### Exercise directions
Set down exactly, and only, the lines from the one with "brown camera [195,174,259,242]" to the final line of the entries, both included.

┌────────

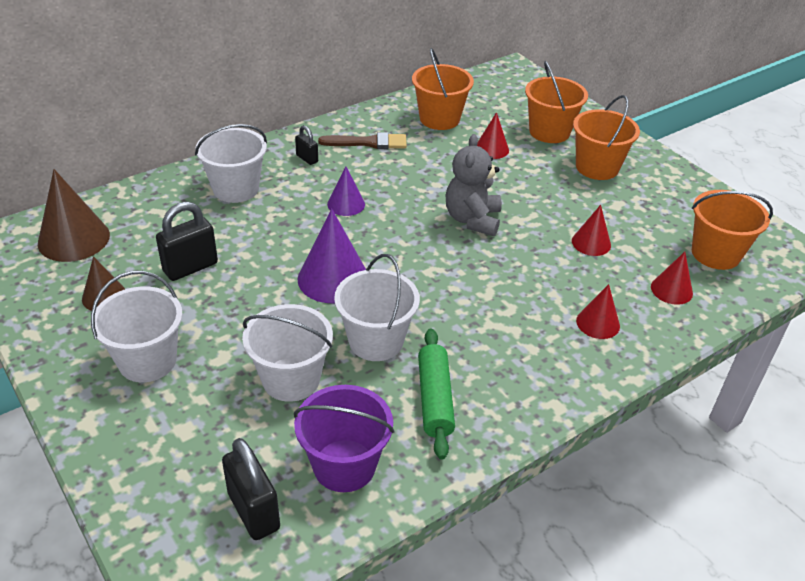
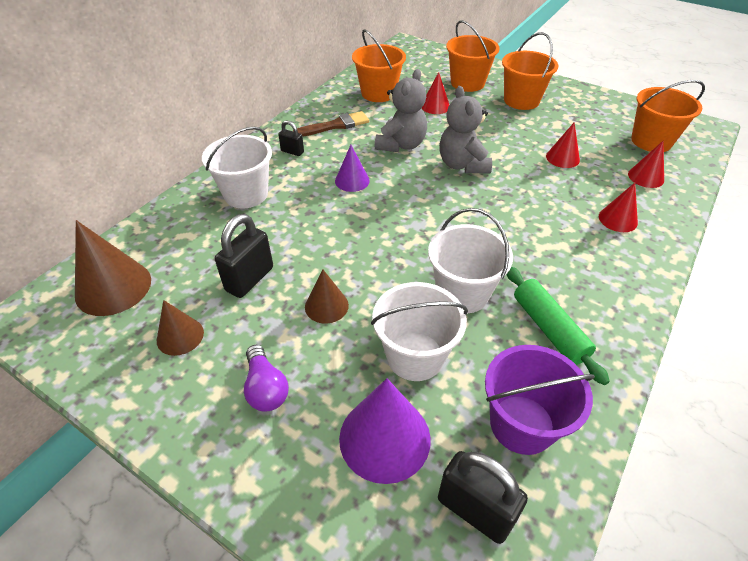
camera: 20 degrees left, 5 degrees up
white bucket [91,271,183,382] -> purple light bulb [244,345,289,412]
purple cone [297,209,366,304] -> purple cone moved to [339,378,431,484]
none -> brown cone [305,270,349,324]
none -> grey teddy bear [375,69,427,152]

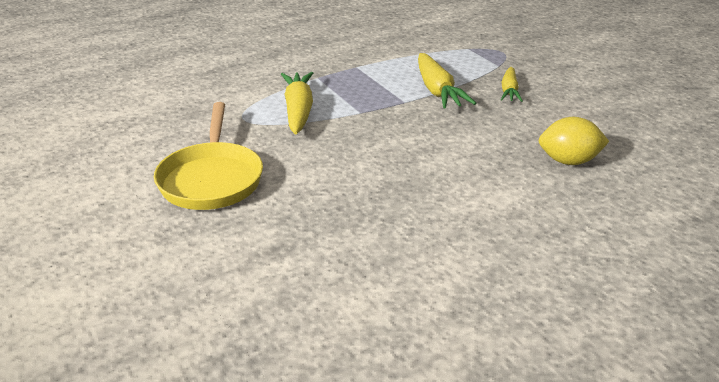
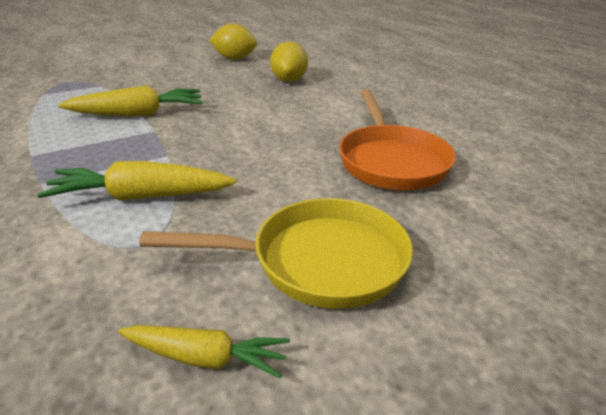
camera: 90 degrees left, 0 degrees up
yellow carrot [501,67,522,102] -> yellow carrot moved to [118,325,290,378]
none -> yellow lemon [209,24,257,60]
none -> orange pan [339,90,456,190]

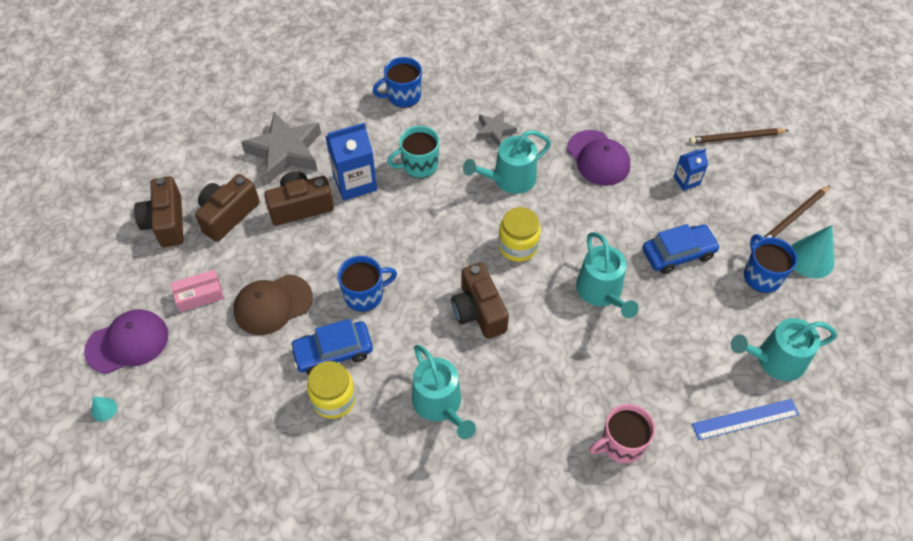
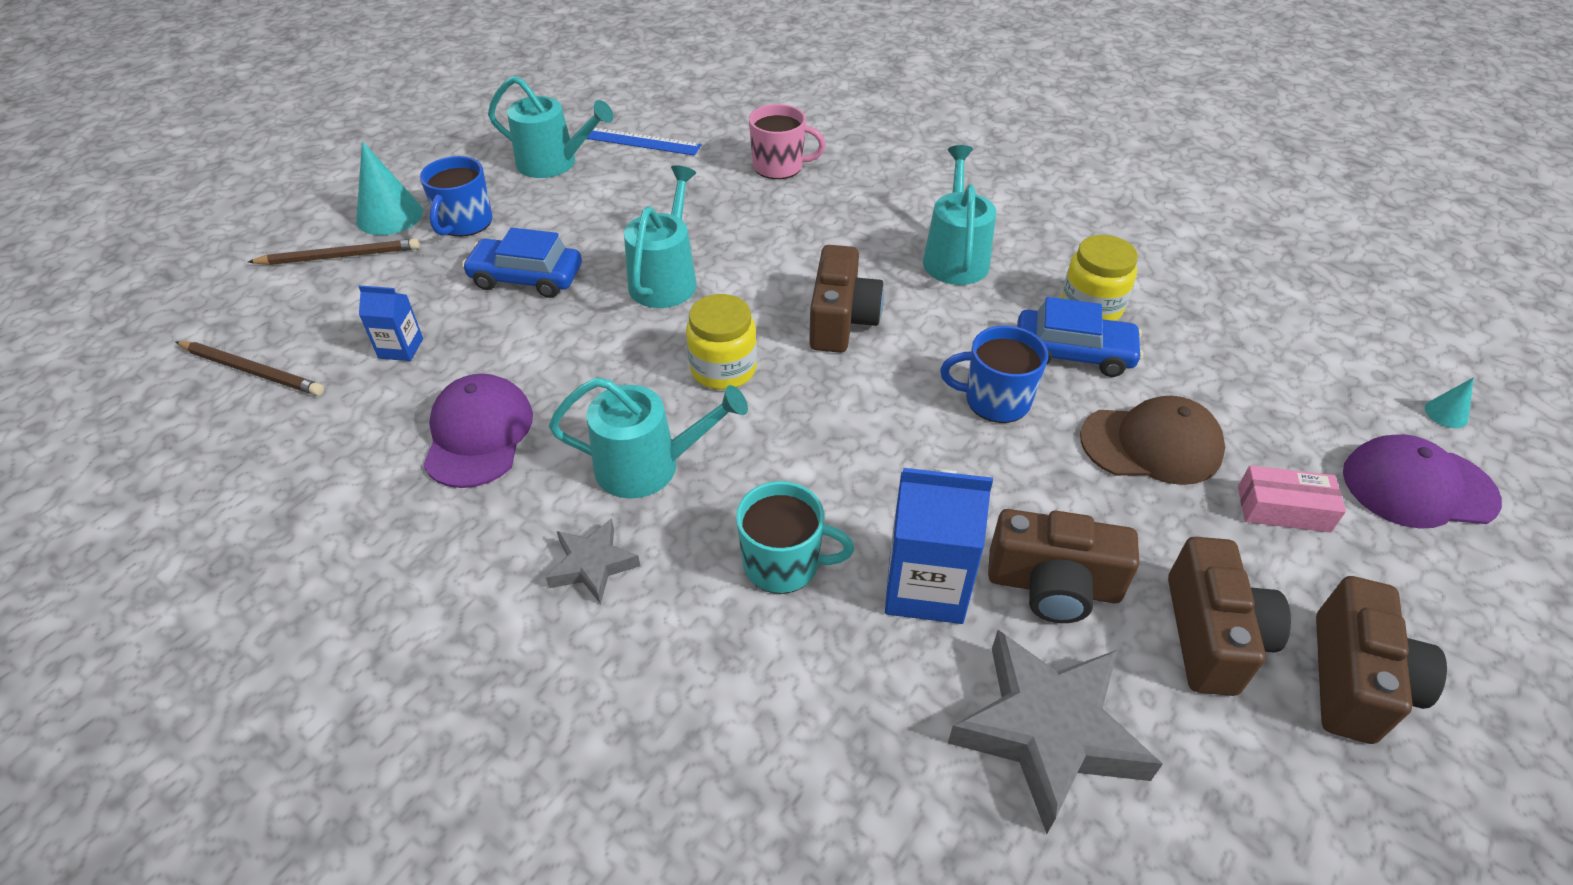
camera: 150 degrees left, 10 degrees down
brown camera [195,174,259,242] -> brown camera turned 60 degrees counterclockwise [1168,537,1291,696]
blue mug [373,57,422,108] -> none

└────────

### Task output
brown camera [195,174,259,242] -> brown camera turned 60 degrees counterclockwise [1168,537,1291,696]
blue mug [373,57,422,108] -> none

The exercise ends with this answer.